*Task brief:* Keep the images out and copy every entry below exactly.

Scene difference descriptions

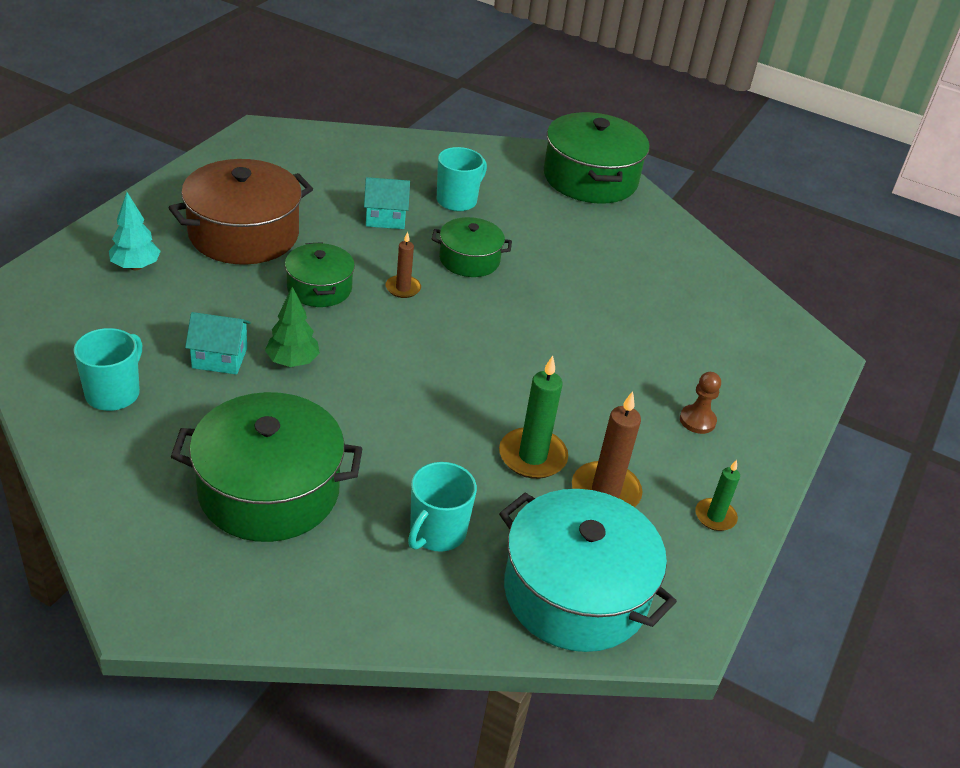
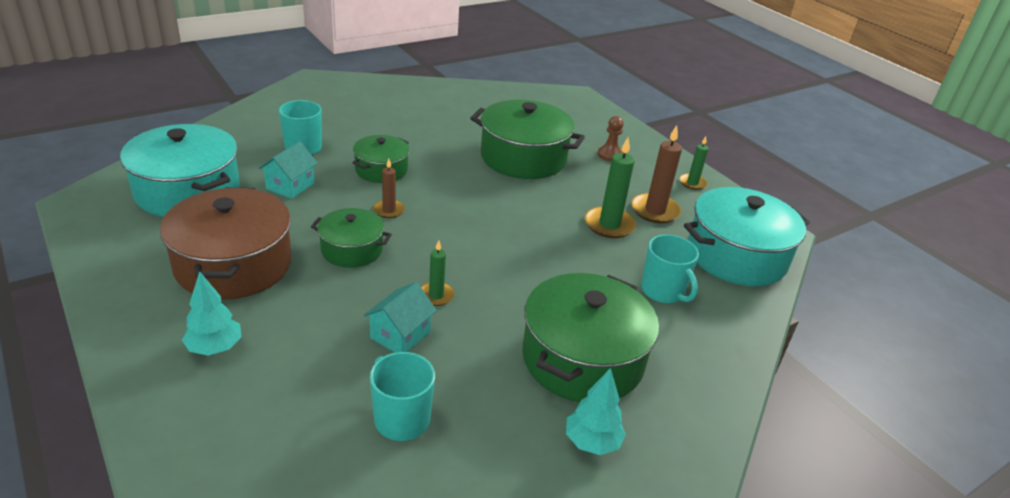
camera: 60 degrees left, 5 degrees down
(152, 525) = (592, 442): none -> turquoise tree
(292, 362) = (436, 295): green tree -> green candle
(324, 171) = (187, 191): none -> turquoise pot
(590, 178) = (335, 89): green pot -> green pot (523, 157)

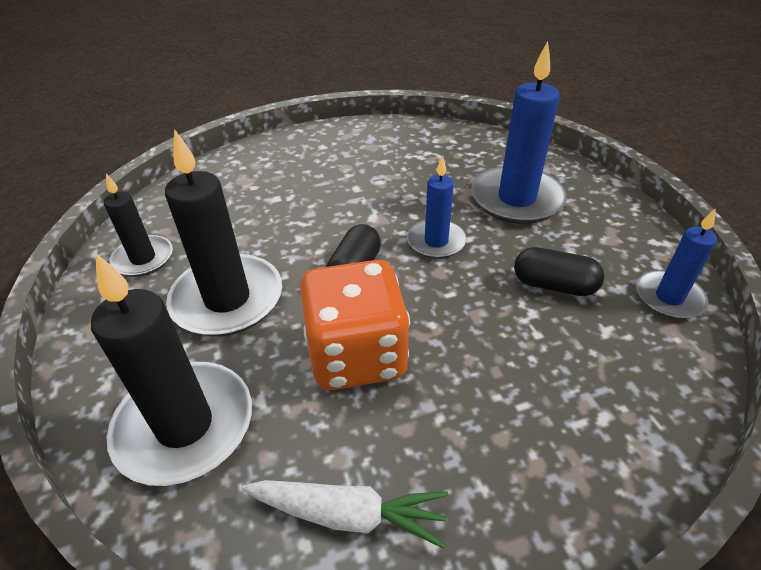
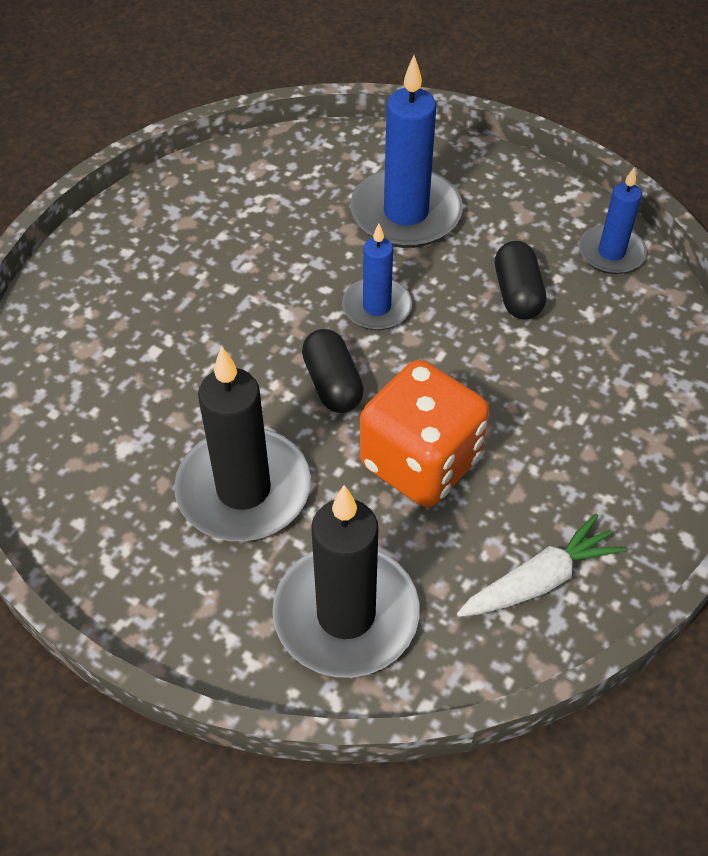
camera: 40 degrees left, 10 degrees up
(143, 259) = (95, 507): black candle -> none
(554, 285) = (517, 294): black capsule -> black capsule turned 75 degrees counterclockwise

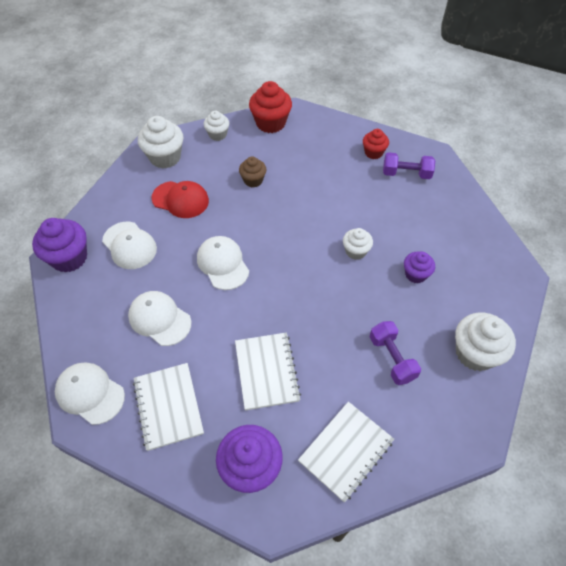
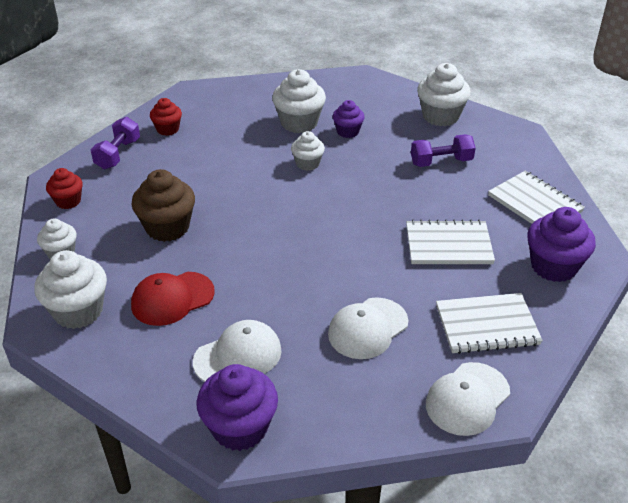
camera: 80 degrees left, 15 degrees down
(180, 199) = (172, 298): red cap -> red cap turned 150 degrees counterclockwise
(223, 264) = (296, 266): white cap -> none
(253, 180) = (167, 227): brown cupcake -> brown cupcake, size x1.68
(270, 123) = (68, 201): red cupcake -> red cupcake, size x0.60
(406, 174) = (211, 113): purple dumbbell -> purple dumbbell (118, 154)
(416, 236) = (299, 123): none -> white cupcake

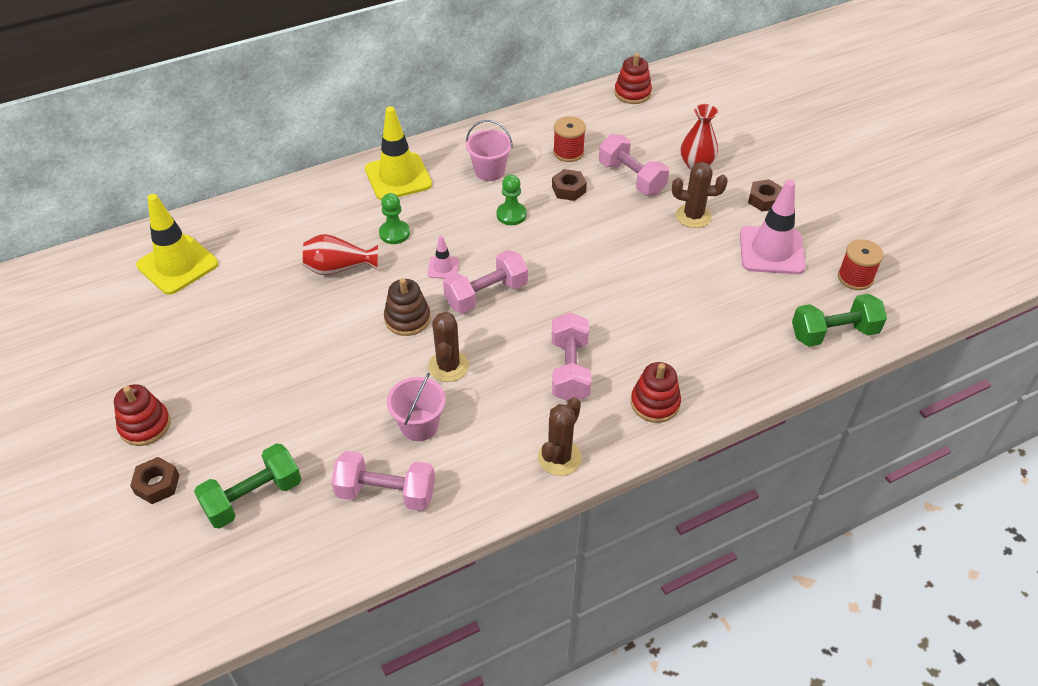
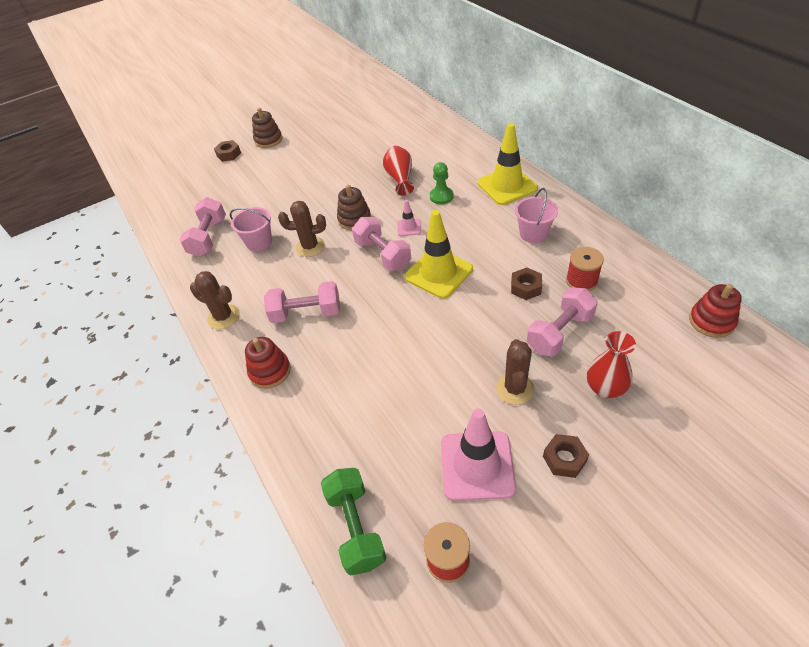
camera: 90 degrees right, 0 degrees up
(145, 425) = (268, 140): red stacking toy -> brown stacking toy
(177, 265) = (392, 117): yellow traffic cone -> yellow traffic cone (439, 273)
(253, 497) = (214, 188): green dumbbell -> none
(511, 215) = (480, 255): green pawn -> none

*Answer space:*
camera: 60 degrees left, 5 degrees down
(152, 525) = (592, 442): none -> turquoise tree
(292, 362) = (436, 295): green tree -> green candle
(324, 171) = (187, 191): none -> turquoise pot
(590, 178) = (335, 89): green pot -> green pot (523, 157)

camera: 40 degrees left, 10 degrees up
(143, 259) = (95, 507): black candle -> none
(554, 285) = (517, 294): black capsule -> black capsule turned 75 degrees counterclockwise

camera: 80 degrees left, 15 degrees down
(180, 199) = (172, 298): red cap -> red cap turned 150 degrees counterclockwise
(223, 264) = (296, 266): white cap -> none
(253, 180) = (167, 227): brown cupcake -> brown cupcake, size x1.68
(270, 123) = (68, 201): red cupcake -> red cupcake, size x0.60
(406, 174) = (211, 113): purple dumbbell -> purple dumbbell (118, 154)
(416, 236) = (299, 123): none -> white cupcake

camera: 90 degrees right, 0 degrees up
(145, 425) = (268, 140): red stacking toy -> brown stacking toy
(177, 265) = (392, 117): yellow traffic cone -> yellow traffic cone (439, 273)
(253, 497) = (214, 188): green dumbbell -> none
(511, 215) = (480, 255): green pawn -> none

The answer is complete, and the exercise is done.